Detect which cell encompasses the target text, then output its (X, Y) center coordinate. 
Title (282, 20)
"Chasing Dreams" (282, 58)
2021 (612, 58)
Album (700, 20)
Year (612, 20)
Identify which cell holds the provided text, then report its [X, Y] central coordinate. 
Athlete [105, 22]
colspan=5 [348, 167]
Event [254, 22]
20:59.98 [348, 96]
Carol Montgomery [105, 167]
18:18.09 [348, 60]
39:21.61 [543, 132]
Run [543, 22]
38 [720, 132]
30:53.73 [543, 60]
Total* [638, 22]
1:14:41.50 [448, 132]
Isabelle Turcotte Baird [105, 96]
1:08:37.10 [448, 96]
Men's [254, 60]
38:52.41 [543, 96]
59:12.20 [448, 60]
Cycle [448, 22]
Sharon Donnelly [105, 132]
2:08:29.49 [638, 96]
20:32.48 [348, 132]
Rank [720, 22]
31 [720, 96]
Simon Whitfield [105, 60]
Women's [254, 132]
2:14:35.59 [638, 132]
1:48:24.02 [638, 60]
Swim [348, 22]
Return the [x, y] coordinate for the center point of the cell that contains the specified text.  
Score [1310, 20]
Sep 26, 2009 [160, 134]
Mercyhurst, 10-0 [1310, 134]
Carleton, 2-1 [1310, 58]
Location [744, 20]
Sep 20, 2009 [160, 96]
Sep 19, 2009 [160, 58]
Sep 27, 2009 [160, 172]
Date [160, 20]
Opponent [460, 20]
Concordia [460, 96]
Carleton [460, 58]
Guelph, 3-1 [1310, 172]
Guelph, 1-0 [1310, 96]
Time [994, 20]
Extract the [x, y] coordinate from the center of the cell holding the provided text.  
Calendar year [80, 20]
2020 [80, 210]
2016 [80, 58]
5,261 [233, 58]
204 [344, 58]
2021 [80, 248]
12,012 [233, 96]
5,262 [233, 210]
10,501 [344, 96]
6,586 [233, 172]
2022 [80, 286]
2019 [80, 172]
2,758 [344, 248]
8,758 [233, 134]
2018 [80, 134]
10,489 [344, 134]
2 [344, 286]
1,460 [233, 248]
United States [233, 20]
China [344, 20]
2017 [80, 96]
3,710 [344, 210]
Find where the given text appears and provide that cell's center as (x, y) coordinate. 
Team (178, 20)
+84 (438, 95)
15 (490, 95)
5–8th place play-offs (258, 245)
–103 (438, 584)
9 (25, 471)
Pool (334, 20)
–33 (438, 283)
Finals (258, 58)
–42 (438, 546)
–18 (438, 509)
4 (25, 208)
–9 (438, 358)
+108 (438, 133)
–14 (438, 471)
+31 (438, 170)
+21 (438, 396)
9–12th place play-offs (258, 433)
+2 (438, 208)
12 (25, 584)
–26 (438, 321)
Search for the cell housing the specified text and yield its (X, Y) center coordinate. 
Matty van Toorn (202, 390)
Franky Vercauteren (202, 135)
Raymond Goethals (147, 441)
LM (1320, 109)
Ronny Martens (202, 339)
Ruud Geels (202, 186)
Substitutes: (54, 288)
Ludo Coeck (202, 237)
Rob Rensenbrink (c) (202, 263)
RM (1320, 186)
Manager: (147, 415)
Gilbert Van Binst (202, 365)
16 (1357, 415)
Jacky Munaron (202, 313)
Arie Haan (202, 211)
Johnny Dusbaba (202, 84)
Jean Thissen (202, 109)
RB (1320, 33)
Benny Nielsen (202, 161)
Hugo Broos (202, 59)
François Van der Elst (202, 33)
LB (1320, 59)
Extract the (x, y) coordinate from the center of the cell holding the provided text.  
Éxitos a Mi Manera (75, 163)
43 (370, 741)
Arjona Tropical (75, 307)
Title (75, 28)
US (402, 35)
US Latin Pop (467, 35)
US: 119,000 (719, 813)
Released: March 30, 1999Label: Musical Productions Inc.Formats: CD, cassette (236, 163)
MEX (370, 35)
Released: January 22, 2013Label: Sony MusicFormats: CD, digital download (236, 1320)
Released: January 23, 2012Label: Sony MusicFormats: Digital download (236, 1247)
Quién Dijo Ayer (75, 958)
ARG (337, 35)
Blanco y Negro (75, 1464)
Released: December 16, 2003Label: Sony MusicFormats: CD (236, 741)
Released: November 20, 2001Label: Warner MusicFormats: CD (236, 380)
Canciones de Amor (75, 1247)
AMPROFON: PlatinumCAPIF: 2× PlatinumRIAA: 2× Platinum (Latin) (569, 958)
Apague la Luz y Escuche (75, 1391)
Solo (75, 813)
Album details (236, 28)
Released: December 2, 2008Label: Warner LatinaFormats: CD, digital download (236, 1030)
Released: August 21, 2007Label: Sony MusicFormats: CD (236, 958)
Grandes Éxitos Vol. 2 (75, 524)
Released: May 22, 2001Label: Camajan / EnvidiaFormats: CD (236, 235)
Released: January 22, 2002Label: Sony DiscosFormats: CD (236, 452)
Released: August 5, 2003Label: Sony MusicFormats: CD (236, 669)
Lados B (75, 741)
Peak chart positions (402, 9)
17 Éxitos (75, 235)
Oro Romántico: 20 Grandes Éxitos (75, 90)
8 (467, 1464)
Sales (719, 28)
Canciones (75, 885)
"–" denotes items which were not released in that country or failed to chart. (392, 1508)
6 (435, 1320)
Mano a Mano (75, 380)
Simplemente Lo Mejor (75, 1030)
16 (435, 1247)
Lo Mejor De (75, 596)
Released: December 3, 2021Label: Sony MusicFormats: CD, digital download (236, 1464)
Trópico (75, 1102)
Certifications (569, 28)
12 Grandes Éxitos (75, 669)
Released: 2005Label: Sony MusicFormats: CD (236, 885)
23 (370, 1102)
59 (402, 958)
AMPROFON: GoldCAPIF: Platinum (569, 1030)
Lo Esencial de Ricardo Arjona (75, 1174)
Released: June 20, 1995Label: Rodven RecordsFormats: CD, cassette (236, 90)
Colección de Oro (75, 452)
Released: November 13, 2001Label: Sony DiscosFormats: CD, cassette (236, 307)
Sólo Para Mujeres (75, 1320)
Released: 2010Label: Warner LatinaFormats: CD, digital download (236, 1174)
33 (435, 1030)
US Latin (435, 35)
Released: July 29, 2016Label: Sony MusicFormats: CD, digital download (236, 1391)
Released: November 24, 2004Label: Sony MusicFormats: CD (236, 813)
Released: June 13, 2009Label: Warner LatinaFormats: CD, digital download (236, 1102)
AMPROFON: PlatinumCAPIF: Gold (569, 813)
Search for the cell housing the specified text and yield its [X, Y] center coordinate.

--------------------------------------------------

§ **Brief**
Reproduce all of the data above exactly, line for line.

§ **Response below**
Detect which cell encompasses the target text, then output its (X, Y) center coordinate. 
Title (282, 20)
"Chasing Dreams" (282, 58)
2021 (612, 58)
Album (700, 20)
Year (612, 20)
Identify which cell holds the provided text, then report its [X, Y] central coordinate. 
Athlete [105, 22]
colspan=5 [348, 167]
Event [254, 22]
20:59.98 [348, 96]
Carol Montgomery [105, 167]
18:18.09 [348, 60]
39:21.61 [543, 132]
Run [543, 22]
38 [720, 132]
30:53.73 [543, 60]
Total* [638, 22]
1:14:41.50 [448, 132]
Isabelle Turcotte Baird [105, 96]
1:08:37.10 [448, 96]
Men's [254, 60]
38:52.41 [543, 96]
59:12.20 [448, 60]
Cycle [448, 22]
Sharon Donnelly [105, 132]
2:08:29.49 [638, 96]
20:32.48 [348, 132]
Rank [720, 22]
31 [720, 96]
Simon Whitfield [105, 60]
Women's [254, 132]
2:14:35.59 [638, 132]
1:48:24.02 [638, 60]
Swim [348, 22]
Return the [x, y] coordinate for the center point of the cell that contains the specified text.  
Score [1310, 20]
Sep 26, 2009 [160, 134]
Mercyhurst, 10-0 [1310, 134]
Carleton, 2-1 [1310, 58]
Location [744, 20]
Sep 20, 2009 [160, 96]
Sep 19, 2009 [160, 58]
Sep 27, 2009 [160, 172]
Date [160, 20]
Opponent [460, 20]
Concordia [460, 96]
Carleton [460, 58]
Guelph, 3-1 [1310, 172]
Guelph, 1-0 [1310, 96]
Time [994, 20]
Extract the [x, y] coordinate from the center of the cell holding the provided text.  
Calendar year [80, 20]
2020 [80, 210]
2016 [80, 58]
5,261 [233, 58]
204 [344, 58]
2021 [80, 248]
12,012 [233, 96]
5,262 [233, 210]
10,501 [344, 96]
6,586 [233, 172]
2022 [80, 286]
2019 [80, 172]
2,758 [344, 248]
8,758 [233, 134]
2018 [80, 134]
10,489 [344, 134]
2 [344, 286]
1,460 [233, 248]
United States [233, 20]
China [344, 20]
2017 [80, 96]
3,710 [344, 210]
Find where the given text appears and provide that cell's center as (x, y) coordinate. 
Team (178, 20)
+84 (438, 95)
15 (490, 95)
5–8th place play-offs (258, 245)
–103 (438, 584)
9 (25, 471)
Pool (334, 20)
–33 (438, 283)
Finals (258, 58)
–42 (438, 546)
–18 (438, 509)
4 (25, 208)
–9 (438, 358)
+108 (438, 133)
–14 (438, 471)
+31 (438, 170)
+21 (438, 396)
9–12th place play-offs (258, 433)
+2 (438, 208)
12 (25, 584)
–26 (438, 321)
Search for the cell housing the specified text and yield its (X, Y) center coordinate. 
Matty van Toorn (202, 390)
Franky Vercauteren (202, 135)
Raymond Goethals (147, 441)
LM (1320, 109)
Ronny Martens (202, 339)
Ruud Geels (202, 186)
Substitutes: (54, 288)
Ludo Coeck (202, 237)
Rob Rensenbrink (c) (202, 263)
RM (1320, 186)
Manager: (147, 415)
Gilbert Van Binst (202, 365)
16 (1357, 415)
Jacky Munaron (202, 313)
Arie Haan (202, 211)
Johnny Dusbaba (202, 84)
Jean Thissen (202, 109)
RB (1320, 33)
Benny Nielsen (202, 161)
Hugo Broos (202, 59)
François Van der Elst (202, 33)
LB (1320, 59)
Extract the (x, y) coordinate from the center of the cell holding the provided text.  
Éxitos a Mi Manera (75, 163)
43 (370, 741)
Arjona Tropical (75, 307)
Title (75, 28)
US (402, 35)
US Latin Pop (467, 35)
US: 119,000 (719, 813)
Released: March 30, 1999Label: Musical Productions Inc.Formats: CD, cassette (236, 163)
MEX (370, 35)
Released: January 22, 2013Label: Sony MusicFormats: CD, digital download (236, 1320)
Released: January 23, 2012Label: Sony MusicFormats: Digital download (236, 1247)
Quién Dijo Ayer (75, 958)
ARG (337, 35)
Blanco y Negro (75, 1464)
Released: December 16, 2003Label: Sony MusicFormats: CD (236, 741)
Released: November 20, 2001Label: Warner MusicFormats: CD (236, 380)
Canciones de Amor (75, 1247)
AMPROFON: PlatinumCAPIF: 2× PlatinumRIAA: 2× Platinum (Latin) (569, 958)
Apague la Luz y Escuche (75, 1391)
Solo (75, 813)
Album details (236, 28)
Released: December 2, 2008Label: Warner LatinaFormats: CD, digital download (236, 1030)
Released: August 21, 2007Label: Sony MusicFormats: CD (236, 958)
Grandes Éxitos Vol. 2 (75, 524)
Released: May 22, 2001Label: Camajan / EnvidiaFormats: CD (236, 235)
Released: January 22, 2002Label: Sony DiscosFormats: CD (236, 452)
Released: August 5, 2003Label: Sony MusicFormats: CD (236, 669)
Lados B (75, 741)
Peak chart positions (402, 9)
17 Éxitos (75, 235)
Oro Romántico: 20 Grandes Éxitos (75, 90)
8 (467, 1464)
Sales (719, 28)
Canciones (75, 885)
"–" denotes items which were not released in that country or failed to chart. (392, 1508)
6 (435, 1320)
Mano a Mano (75, 380)
Simplemente Lo Mejor (75, 1030)
16 (435, 1247)
Lo Mejor De (75, 596)
Released: December 3, 2021Label: Sony MusicFormats: CD, digital download (236, 1464)
Trópico (75, 1102)
Certifications (569, 28)
12 Grandes Éxitos (75, 669)
Released: 2005Label: Sony MusicFormats: CD (236, 885)
23 (370, 1102)
59 (402, 958)
AMPROFON: GoldCAPIF: Platinum (569, 1030)
Lo Esencial de Ricardo Arjona (75, 1174)
Released: June 20, 1995Label: Rodven RecordsFormats: CD, cassette (236, 90)
Colección de Oro (75, 452)
Released: November 13, 2001Label: Sony DiscosFormats: CD, cassette (236, 307)
Sólo Para Mujeres (75, 1320)
Released: 2010Label: Warner LatinaFormats: CD, digital download (236, 1174)
33 (435, 1030)
US Latin (435, 35)
Released: July 29, 2016Label: Sony MusicFormats: CD, digital download (236, 1391)
Released: November 24, 2004Label: Sony MusicFormats: CD (236, 813)
Released: June 13, 2009Label: Warner LatinaFormats: CD, digital download (236, 1102)
AMPROFON: PlatinumCAPIF: Gold (569, 813)
Search for the cell housing the specified text and yield its [X, Y] center coordinate.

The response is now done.